Print each line once more, unchanged, from the line holding "pink plate [305,113,420,193]" to the end of the listing below.

-- DATASET EXTRACT follows --

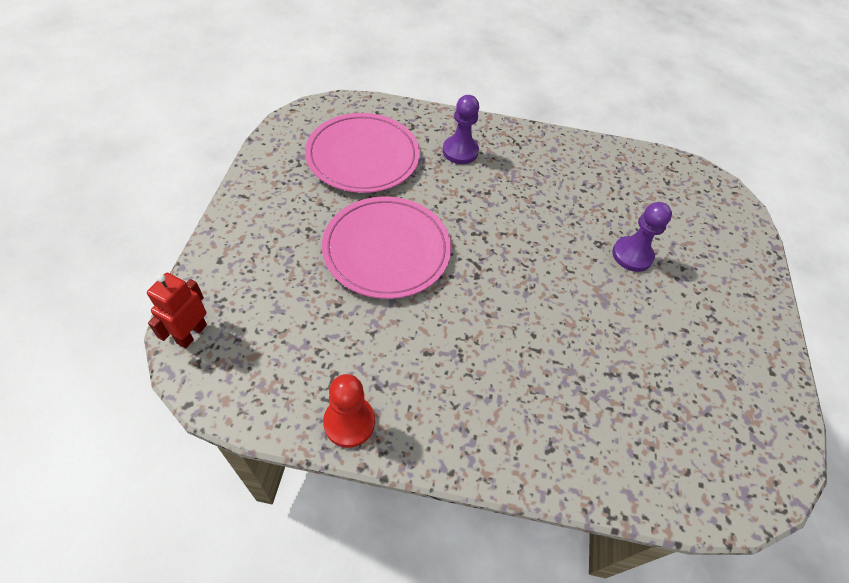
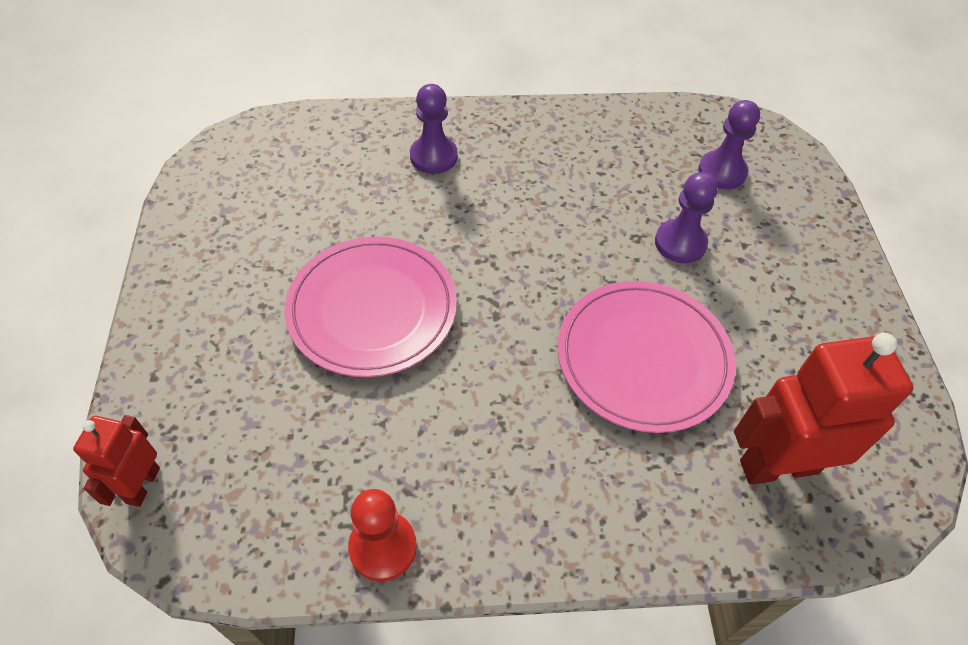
camera: 10 degrees left, 0 degrees up
pink plate [305,113,420,193] -> pink plate moved to [558,281,736,433]
none -> purple pawn [698,100,760,189]
none -> red robot [734,333,913,485]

-- DATASET EXTRACT concluded --

WRITTEN REPLY:
pink plate [305,113,420,193] -> pink plate moved to [558,281,736,433]
none -> purple pawn [698,100,760,189]
none -> red robot [734,333,913,485]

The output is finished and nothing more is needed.